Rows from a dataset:
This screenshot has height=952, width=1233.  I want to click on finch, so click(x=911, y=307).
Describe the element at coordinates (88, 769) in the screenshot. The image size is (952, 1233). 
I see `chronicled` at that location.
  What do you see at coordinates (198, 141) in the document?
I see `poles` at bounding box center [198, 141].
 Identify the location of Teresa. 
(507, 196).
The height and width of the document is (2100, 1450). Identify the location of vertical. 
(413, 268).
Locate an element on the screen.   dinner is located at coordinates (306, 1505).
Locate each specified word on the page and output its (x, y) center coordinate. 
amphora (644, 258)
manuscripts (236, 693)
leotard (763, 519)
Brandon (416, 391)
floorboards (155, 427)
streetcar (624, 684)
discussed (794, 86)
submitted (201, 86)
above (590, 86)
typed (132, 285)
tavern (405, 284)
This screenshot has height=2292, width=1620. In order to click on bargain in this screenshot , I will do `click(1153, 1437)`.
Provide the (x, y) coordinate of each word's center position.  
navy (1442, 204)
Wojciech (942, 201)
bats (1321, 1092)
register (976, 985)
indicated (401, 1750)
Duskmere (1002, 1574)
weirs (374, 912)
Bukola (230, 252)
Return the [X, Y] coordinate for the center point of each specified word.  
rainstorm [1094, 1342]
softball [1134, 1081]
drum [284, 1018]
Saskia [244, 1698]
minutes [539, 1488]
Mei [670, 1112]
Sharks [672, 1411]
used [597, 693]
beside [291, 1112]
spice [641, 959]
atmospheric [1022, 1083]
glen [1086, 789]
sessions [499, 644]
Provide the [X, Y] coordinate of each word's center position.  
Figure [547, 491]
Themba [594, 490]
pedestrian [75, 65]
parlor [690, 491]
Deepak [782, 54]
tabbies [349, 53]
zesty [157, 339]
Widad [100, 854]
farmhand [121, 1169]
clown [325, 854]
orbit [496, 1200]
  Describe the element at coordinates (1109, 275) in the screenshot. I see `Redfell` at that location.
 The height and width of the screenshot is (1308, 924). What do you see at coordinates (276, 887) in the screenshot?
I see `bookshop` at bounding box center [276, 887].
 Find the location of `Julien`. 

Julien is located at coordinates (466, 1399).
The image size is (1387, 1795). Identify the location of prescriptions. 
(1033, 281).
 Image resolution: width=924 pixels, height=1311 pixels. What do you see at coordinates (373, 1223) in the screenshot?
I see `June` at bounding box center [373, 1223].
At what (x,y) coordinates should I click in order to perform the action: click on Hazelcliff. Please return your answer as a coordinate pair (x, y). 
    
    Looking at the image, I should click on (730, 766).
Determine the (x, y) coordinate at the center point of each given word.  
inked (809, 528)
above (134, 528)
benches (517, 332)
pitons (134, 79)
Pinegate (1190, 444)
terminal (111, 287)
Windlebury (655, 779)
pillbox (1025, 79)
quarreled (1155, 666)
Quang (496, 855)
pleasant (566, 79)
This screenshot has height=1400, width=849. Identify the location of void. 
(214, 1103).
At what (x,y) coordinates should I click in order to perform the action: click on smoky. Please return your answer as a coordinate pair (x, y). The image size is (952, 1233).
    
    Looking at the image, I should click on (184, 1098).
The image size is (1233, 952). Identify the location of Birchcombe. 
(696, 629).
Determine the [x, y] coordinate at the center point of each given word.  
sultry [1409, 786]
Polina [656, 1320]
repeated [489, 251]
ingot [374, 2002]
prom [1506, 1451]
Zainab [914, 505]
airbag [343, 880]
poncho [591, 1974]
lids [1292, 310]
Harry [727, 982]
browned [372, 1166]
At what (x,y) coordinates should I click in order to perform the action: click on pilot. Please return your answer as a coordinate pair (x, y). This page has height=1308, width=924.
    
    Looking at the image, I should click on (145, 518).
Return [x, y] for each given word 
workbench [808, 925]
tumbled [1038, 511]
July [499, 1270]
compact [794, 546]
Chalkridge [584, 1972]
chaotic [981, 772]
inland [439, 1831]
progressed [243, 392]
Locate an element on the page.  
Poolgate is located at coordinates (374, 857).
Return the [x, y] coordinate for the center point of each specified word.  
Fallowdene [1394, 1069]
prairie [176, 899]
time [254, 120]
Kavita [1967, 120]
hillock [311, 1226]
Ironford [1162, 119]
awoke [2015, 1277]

Task directions:
Count how many lines in the data above contain the string "point". Treat uppercase and lowercase as different, and reply with the number only.

Response:
4